** Opening Exercise material block **
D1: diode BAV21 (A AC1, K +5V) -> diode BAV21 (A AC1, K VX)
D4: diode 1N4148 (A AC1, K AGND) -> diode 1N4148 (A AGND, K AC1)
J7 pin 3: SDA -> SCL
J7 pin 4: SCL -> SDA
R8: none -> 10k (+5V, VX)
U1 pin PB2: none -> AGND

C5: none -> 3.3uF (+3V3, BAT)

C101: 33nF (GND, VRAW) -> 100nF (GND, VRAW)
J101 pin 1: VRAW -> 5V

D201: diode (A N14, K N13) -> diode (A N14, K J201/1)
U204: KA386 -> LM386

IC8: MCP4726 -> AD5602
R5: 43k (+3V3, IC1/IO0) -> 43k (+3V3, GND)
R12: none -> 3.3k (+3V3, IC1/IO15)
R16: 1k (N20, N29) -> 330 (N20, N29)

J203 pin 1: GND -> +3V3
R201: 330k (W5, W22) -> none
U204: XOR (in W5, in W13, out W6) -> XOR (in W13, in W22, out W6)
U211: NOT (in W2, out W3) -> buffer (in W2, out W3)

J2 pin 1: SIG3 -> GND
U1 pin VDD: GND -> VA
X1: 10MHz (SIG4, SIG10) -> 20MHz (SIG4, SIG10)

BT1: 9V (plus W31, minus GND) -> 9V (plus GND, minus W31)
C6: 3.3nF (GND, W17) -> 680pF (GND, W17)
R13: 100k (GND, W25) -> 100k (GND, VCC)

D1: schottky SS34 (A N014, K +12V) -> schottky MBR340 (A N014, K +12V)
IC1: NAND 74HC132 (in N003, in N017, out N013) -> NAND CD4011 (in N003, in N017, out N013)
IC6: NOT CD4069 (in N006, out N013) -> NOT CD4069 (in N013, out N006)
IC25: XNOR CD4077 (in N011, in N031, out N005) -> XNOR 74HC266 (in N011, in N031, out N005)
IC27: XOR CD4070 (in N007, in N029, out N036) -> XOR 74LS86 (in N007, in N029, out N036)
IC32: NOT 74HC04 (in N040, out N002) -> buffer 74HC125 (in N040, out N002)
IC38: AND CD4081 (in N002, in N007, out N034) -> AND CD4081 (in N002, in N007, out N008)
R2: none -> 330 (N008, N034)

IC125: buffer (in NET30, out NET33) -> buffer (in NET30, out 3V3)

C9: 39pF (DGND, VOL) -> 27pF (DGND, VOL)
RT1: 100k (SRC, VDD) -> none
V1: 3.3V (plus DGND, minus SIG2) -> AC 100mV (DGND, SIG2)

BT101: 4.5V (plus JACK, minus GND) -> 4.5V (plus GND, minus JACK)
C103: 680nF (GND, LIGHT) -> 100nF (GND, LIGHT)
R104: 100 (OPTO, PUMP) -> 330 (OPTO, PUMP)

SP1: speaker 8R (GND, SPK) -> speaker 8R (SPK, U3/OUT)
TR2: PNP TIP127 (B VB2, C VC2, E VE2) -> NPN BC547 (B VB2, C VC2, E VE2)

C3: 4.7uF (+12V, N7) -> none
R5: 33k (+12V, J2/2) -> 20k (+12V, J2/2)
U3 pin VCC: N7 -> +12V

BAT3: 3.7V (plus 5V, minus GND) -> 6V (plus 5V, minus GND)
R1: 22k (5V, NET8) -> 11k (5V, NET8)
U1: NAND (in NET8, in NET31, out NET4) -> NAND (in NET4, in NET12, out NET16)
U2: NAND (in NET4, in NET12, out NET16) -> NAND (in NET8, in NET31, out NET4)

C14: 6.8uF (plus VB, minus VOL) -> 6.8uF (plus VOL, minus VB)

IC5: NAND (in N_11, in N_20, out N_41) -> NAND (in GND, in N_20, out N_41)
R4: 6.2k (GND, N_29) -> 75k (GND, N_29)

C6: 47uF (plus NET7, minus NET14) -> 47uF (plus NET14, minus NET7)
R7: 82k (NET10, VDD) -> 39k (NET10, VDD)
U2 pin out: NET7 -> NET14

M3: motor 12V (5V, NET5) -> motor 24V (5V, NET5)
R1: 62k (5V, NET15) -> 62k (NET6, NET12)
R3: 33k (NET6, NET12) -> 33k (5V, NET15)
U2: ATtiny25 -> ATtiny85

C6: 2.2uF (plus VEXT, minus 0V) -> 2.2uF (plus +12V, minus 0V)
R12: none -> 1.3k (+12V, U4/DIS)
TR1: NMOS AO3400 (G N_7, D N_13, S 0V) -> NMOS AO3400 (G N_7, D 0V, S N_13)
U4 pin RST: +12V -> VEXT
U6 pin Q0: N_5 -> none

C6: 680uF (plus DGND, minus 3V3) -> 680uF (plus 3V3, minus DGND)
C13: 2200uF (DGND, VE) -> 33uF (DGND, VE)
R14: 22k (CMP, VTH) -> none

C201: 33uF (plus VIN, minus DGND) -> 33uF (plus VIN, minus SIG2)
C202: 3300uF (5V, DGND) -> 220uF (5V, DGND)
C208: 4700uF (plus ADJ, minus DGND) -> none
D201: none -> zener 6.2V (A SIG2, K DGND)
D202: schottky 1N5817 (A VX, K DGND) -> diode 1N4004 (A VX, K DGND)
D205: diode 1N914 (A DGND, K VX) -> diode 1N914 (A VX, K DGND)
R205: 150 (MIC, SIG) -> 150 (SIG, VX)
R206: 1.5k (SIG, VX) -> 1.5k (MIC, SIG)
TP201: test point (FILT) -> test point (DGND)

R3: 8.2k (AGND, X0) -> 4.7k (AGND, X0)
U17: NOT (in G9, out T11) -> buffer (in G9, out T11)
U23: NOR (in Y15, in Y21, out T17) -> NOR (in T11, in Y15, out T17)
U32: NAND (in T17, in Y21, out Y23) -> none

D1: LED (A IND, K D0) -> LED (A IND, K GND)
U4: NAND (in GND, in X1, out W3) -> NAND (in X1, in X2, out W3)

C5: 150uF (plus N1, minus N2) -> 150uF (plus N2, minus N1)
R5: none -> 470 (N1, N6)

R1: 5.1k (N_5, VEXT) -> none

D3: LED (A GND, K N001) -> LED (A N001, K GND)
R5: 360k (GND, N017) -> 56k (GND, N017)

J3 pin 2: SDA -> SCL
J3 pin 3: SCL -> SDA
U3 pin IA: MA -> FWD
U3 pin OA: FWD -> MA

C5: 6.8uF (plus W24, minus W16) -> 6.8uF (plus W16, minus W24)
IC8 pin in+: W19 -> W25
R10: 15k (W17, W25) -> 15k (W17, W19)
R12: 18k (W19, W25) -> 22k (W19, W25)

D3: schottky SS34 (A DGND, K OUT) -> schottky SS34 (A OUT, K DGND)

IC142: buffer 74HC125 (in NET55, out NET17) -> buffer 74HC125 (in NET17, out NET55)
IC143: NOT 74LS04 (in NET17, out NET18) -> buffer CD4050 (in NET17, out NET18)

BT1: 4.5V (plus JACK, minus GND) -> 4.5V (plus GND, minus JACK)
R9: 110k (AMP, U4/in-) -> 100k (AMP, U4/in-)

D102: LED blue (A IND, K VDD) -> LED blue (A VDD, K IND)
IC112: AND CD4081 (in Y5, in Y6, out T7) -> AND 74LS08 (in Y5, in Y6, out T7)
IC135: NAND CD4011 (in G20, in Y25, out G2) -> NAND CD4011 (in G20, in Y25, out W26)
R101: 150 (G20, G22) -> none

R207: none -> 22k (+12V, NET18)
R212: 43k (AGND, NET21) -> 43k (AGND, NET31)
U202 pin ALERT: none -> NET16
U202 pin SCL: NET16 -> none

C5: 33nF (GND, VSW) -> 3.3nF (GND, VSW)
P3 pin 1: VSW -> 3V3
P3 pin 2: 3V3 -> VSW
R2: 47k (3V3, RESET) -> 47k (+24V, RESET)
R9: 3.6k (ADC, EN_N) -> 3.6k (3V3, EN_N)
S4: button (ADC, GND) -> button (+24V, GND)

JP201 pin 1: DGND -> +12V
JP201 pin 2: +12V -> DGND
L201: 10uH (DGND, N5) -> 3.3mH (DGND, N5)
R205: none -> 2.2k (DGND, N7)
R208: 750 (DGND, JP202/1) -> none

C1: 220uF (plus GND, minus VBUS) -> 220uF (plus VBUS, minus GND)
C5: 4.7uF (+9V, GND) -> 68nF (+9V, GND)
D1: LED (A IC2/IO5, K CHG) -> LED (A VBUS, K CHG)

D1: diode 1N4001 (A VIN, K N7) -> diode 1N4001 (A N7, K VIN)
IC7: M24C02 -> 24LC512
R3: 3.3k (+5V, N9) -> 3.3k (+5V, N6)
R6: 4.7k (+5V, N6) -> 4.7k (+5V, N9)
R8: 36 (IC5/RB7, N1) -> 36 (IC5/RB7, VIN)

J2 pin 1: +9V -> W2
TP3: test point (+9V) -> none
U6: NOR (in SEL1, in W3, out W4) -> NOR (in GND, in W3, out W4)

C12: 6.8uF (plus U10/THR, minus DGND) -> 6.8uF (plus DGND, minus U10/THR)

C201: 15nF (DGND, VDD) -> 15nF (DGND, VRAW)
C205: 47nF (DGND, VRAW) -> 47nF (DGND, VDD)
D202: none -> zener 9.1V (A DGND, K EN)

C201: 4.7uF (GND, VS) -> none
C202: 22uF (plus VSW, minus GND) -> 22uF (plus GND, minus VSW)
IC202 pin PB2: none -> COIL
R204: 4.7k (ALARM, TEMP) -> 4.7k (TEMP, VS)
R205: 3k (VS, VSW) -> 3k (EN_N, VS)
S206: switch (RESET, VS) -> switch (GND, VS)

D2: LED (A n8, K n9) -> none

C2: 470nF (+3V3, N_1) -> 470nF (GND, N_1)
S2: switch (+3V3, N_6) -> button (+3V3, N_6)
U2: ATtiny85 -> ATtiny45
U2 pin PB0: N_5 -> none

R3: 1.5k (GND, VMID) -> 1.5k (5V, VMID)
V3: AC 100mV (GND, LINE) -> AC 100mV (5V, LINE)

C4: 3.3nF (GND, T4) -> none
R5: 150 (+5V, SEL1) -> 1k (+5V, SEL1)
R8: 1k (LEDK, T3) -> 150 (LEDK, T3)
** Closing Exercise material block **
● **Problem to solve**
All lines that contain the word "AGND" must be copied from the records above.

● **Solved problem**
D4: diode 1N4148 (A AC1, K AGND) -> diode 1N4148 (A AGND, K AC1)
U1 pin PB2: none -> AGND
R3: 8.2k (AGND, X0) -> 4.7k (AGND, X0)
R212: 43k (AGND, NET21) -> 43k (AGND, NET31)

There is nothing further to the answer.